------ SUPPLIED MATERIAL

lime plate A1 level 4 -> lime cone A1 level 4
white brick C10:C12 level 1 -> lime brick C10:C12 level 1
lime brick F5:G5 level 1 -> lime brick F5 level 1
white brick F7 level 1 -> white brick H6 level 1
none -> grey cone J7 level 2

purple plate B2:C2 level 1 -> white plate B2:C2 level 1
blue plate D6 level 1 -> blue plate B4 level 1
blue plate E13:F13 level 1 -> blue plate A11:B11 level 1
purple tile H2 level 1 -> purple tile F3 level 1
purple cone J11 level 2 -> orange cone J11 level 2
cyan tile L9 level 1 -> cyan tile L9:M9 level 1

------------
------ SUPPLIED MATERIAL

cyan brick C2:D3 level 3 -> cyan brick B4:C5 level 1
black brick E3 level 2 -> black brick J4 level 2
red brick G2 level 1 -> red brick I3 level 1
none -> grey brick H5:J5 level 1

------------

THE TASK:
The lines above, starting at the one with "blue plate E13:F13" and ending at the one with "cyan tile L9 level", are the only ones to return, exactly as written.

EXERCISE ANSWER:
blue plate E13:F13 level 1 -> blue plate A11:B11 level 1
purple tile H2 level 1 -> purple tile F3 level 1
purple cone J11 level 2 -> orange cone J11 level 2
cyan tile L9 level 1 -> cyan tile L9:M9 level 1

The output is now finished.